DATA SHOWN:
------------------------------------------------------------------------
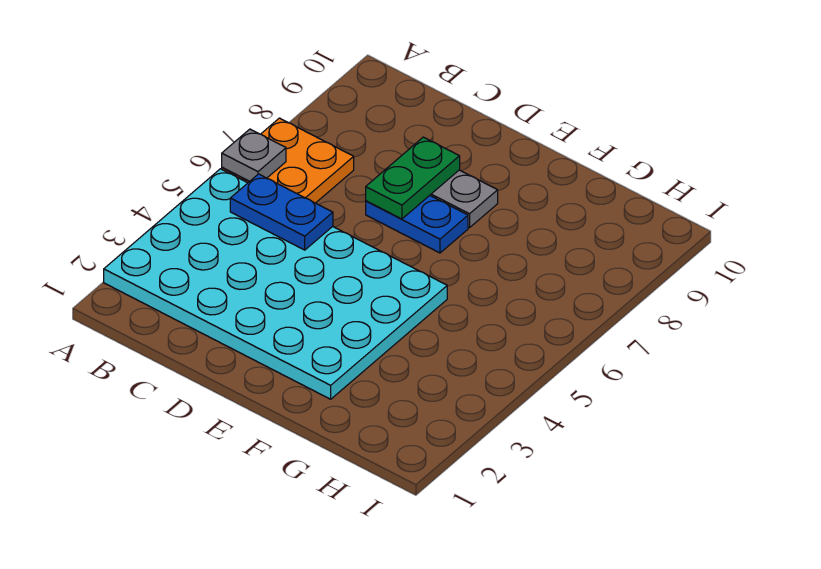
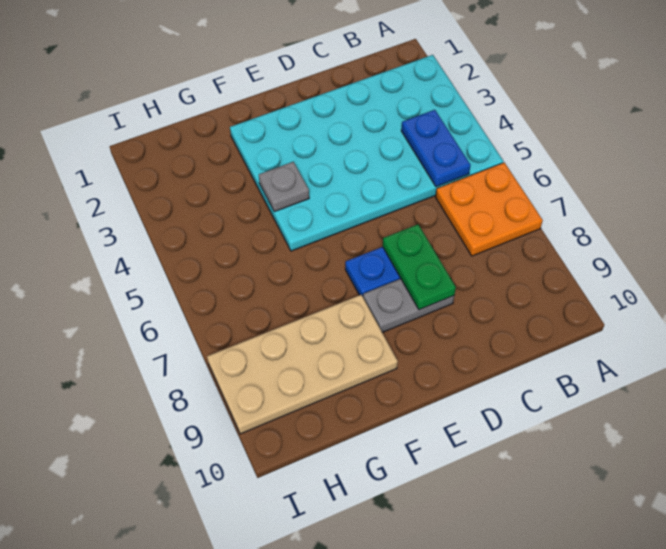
grey plate A6 level 2 -> grey plate F4 level 2
blue plate B5:C5 level 2 -> blue plate B4:B5 level 2
none -> tan plate F8:I9 level 1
------------------------------------------------------------------------
REQUIREMENT: Nothing but the text is wanted: repeat the data above exactly, without its images.

REPLY:
grey plate A6 level 2 -> grey plate F4 level 2
blue plate B5:C5 level 2 -> blue plate B4:B5 level 2
none -> tan plate F8:I9 level 1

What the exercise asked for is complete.